_Work order_: Report every line of the records below that includes the string "XSHUT".

(Version difference data)

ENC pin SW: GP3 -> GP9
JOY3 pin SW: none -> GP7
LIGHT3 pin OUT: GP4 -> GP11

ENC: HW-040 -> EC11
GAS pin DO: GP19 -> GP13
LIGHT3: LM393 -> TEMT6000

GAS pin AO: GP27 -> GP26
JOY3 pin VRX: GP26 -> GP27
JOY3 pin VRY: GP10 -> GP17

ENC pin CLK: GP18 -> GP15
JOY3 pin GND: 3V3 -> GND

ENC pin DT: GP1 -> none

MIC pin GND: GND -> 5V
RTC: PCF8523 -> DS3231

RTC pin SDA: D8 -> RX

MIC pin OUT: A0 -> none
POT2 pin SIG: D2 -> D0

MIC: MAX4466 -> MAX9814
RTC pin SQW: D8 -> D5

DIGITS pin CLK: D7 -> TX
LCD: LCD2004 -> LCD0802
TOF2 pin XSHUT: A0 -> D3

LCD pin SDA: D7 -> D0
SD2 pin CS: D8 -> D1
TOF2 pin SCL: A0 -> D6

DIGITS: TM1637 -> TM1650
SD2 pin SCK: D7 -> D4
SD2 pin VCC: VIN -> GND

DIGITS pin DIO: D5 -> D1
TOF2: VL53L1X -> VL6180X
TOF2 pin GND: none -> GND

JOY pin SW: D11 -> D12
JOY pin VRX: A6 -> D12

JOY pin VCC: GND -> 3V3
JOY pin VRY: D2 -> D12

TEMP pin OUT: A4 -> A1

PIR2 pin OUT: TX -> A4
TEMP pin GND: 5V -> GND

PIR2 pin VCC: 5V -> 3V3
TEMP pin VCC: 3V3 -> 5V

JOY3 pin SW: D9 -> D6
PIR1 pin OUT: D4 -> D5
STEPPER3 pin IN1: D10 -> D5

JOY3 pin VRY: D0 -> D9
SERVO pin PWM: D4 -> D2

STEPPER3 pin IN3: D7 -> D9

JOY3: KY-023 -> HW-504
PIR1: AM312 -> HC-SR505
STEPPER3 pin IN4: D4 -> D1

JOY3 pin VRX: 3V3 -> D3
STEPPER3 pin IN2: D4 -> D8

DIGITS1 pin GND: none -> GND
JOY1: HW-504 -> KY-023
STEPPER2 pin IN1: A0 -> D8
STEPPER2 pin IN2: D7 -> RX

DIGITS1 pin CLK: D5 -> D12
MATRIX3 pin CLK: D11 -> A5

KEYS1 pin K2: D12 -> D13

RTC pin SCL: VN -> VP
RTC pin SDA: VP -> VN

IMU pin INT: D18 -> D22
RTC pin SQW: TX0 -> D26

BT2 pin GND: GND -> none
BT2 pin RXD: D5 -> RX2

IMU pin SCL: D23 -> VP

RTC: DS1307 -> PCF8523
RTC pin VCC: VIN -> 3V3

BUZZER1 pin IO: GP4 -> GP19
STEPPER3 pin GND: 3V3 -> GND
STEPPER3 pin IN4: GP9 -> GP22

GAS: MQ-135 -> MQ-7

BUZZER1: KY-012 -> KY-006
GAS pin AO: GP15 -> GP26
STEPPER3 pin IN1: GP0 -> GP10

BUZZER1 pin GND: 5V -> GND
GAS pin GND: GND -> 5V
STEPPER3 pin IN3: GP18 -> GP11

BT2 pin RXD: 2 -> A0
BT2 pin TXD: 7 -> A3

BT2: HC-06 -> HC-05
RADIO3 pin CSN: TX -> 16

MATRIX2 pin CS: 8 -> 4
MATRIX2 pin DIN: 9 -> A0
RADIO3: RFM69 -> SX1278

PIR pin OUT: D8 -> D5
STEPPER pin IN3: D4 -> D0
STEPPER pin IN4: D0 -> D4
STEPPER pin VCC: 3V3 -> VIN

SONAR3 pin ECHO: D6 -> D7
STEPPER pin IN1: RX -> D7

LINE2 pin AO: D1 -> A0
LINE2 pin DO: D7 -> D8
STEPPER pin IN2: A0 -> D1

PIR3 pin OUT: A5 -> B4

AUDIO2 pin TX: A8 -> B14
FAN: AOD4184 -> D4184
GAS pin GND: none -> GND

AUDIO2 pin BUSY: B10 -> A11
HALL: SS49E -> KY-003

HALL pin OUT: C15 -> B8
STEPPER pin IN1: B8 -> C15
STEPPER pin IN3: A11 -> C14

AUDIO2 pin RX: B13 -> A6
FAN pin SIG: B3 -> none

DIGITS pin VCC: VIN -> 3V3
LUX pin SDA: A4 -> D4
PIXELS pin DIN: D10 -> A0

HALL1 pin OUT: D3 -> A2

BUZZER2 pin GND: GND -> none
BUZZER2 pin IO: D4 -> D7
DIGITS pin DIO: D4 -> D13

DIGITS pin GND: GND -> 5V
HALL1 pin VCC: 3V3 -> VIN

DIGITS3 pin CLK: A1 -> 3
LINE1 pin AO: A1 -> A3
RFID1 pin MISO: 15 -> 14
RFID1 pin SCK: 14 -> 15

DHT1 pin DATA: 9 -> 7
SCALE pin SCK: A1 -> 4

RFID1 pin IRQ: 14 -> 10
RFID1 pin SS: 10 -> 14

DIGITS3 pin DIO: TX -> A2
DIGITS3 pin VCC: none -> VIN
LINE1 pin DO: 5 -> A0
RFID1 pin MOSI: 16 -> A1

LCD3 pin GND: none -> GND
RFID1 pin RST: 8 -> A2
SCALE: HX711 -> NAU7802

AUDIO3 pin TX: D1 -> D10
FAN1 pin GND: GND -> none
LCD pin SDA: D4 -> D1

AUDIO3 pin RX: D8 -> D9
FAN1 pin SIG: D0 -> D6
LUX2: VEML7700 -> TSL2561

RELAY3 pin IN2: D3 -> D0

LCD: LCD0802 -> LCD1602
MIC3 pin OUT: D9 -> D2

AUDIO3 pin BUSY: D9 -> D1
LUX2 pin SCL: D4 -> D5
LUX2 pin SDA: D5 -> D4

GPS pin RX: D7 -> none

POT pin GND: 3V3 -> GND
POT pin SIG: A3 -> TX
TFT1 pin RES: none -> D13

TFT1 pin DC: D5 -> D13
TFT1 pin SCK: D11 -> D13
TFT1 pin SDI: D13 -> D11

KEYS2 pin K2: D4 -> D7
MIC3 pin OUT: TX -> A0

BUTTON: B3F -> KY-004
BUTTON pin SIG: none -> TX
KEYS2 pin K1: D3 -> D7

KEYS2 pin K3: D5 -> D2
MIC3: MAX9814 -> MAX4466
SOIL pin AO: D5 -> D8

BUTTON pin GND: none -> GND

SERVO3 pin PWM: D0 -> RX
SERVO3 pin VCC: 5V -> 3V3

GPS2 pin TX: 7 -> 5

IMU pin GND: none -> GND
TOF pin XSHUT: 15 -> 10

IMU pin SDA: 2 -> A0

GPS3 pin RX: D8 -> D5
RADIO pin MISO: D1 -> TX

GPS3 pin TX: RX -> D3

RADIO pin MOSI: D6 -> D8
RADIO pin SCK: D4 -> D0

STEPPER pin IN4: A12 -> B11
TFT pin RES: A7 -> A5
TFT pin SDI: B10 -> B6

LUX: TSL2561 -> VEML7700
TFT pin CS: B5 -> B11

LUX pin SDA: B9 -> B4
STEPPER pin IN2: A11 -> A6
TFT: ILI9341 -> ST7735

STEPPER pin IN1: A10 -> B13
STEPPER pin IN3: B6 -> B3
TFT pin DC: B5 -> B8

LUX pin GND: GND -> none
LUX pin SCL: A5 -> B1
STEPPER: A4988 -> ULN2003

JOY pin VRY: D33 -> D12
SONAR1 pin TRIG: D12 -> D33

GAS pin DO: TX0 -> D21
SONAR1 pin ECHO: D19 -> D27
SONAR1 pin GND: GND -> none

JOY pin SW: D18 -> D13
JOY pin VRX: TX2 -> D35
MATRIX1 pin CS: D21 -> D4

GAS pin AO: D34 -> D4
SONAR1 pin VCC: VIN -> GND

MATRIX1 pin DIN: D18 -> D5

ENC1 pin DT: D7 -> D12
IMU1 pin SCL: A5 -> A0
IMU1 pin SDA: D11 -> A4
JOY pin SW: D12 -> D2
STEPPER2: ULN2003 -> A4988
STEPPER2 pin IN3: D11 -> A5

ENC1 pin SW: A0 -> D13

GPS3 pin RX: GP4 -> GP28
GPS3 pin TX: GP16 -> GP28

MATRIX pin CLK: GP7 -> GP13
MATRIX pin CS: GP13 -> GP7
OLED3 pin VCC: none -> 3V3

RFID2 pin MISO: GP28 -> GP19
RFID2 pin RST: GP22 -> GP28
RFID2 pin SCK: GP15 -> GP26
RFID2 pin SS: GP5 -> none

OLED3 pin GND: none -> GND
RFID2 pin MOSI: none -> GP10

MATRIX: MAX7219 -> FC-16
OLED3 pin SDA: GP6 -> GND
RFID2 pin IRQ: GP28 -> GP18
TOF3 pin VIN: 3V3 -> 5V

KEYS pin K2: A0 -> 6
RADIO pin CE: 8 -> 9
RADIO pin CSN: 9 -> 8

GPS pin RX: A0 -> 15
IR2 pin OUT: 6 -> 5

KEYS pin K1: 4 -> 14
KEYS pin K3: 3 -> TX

_Solution for this task_:
TOF2 pin XSHUT: A0 -> D3
TOF pin XSHUT: 15 -> 10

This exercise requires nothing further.